[Start of section]

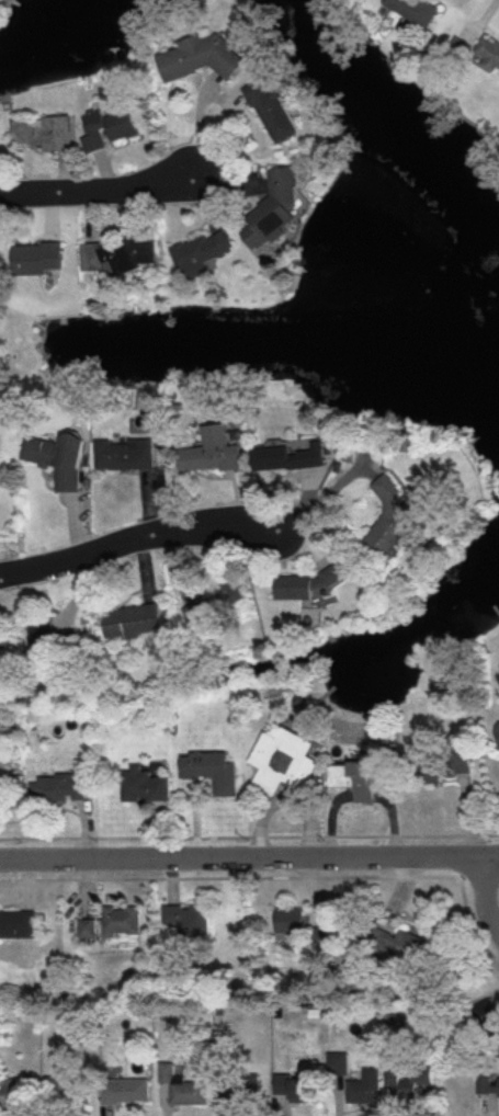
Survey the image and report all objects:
building: (416, 9)
building: (464, 51)
building: (490, 52)
building: (200, 56)
building: (273, 111)
building: (108, 128)
building: (44, 132)
road: (98, 191)
building: (278, 205)
building: (201, 251)
building: (120, 252)
building: (39, 257)
building: (213, 451)
building: (127, 453)
building: (292, 456)
building: (60, 458)
road: (321, 494)
building: (387, 519)
road: (136, 539)
building: (302, 584)
building: (217, 600)
building: (134, 621)
building: (286, 759)
building: (445, 764)
building: (214, 769)
building: (356, 777)
building: (147, 785)
building: (61, 787)
road: (249, 857)
road: (486, 895)
building: (189, 917)
building: (123, 919)
building: (292, 920)
building: (19, 923)
building: (89, 926)
building: (398, 943)
building: (338, 1062)
building: (411, 1083)
building: (488, 1085)
building: (184, 1086)
building: (238, 1086)
building: (294, 1086)
building: (366, 1086)
building: (70, 1089)
building: (127, 1090)
building: (16, 1091)

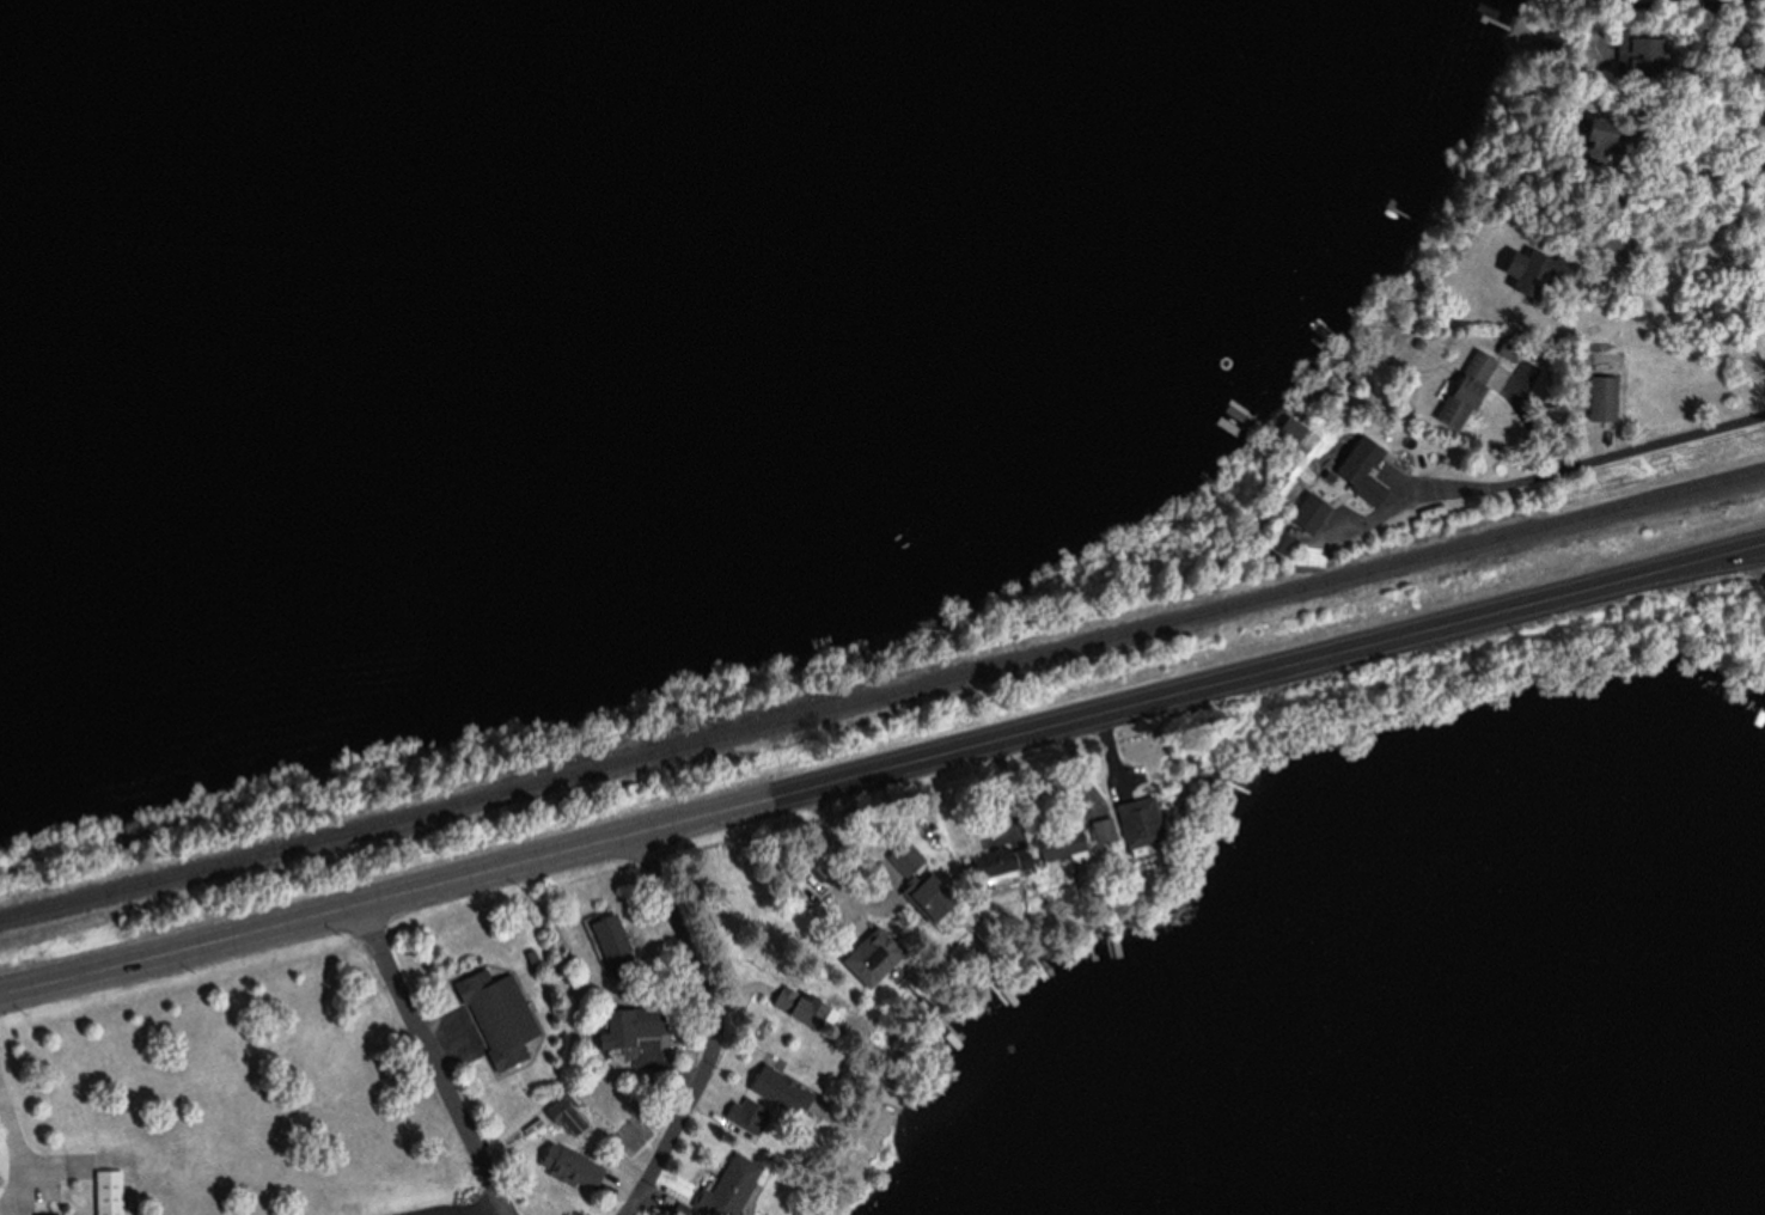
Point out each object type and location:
road: (1711, 8)
road: (1678, 277)
building: (1461, 391)
building: (1597, 399)
road: (1552, 468)
building: (1355, 472)
building: (1301, 514)
railway: (882, 692)
road: (882, 769)
building: (1130, 827)
building: (1095, 832)
building: (1056, 853)
building: (899, 859)
building: (1000, 869)
road: (861, 890)
building: (918, 897)
building: (607, 946)
building: (865, 960)
building: (493, 1018)
building: (625, 1028)
road: (711, 1028)
road: (431, 1060)
building: (772, 1089)
building: (559, 1157)
road: (17, 1164)
building: (702, 1191)
building: (105, 1193)
road: (484, 1207)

[End of section]

A faithful, picture-free copy of the material is what this task asks for.

Expected answer ::
Survey the image and report all objects:
building: (416, 9)
building: (464, 51)
building: (490, 52)
building: (200, 56)
building: (273, 111)
building: (108, 128)
building: (44, 132)
road: (98, 191)
building: (278, 205)
building: (201, 251)
building: (120, 252)
building: (39, 257)
building: (213, 451)
building: (127, 453)
building: (292, 456)
building: (60, 458)
road: (321, 494)
building: (387, 519)
road: (136, 539)
building: (302, 584)
building: (217, 600)
building: (134, 621)
building: (286, 759)
building: (445, 764)
building: (214, 769)
building: (356, 777)
building: (147, 785)
building: (61, 787)
road: (249, 857)
road: (486, 895)
building: (189, 917)
building: (123, 919)
building: (292, 920)
building: (19, 923)
building: (89, 926)
building: (398, 943)
building: (338, 1062)
building: (411, 1083)
building: (488, 1085)
building: (184, 1086)
building: (238, 1086)
building: (294, 1086)
building: (366, 1086)
building: (70, 1089)
building: (127, 1090)
building: (16, 1091)

Point out each object type and location:
road: (1711, 8)
road: (1678, 277)
building: (1461, 391)
building: (1597, 399)
road: (1552, 468)
building: (1355, 472)
building: (1301, 514)
railway: (882, 692)
road: (882, 769)
building: (1130, 827)
building: (1095, 832)
building: (1056, 853)
building: (899, 859)
building: (1000, 869)
road: (861, 890)
building: (918, 897)
building: (607, 946)
building: (865, 960)
building: (493, 1018)
building: (625, 1028)
road: (711, 1028)
road: (431, 1060)
building: (772, 1089)
building: (559, 1157)
road: (17, 1164)
building: (702, 1191)
building: (105, 1193)
road: (484, 1207)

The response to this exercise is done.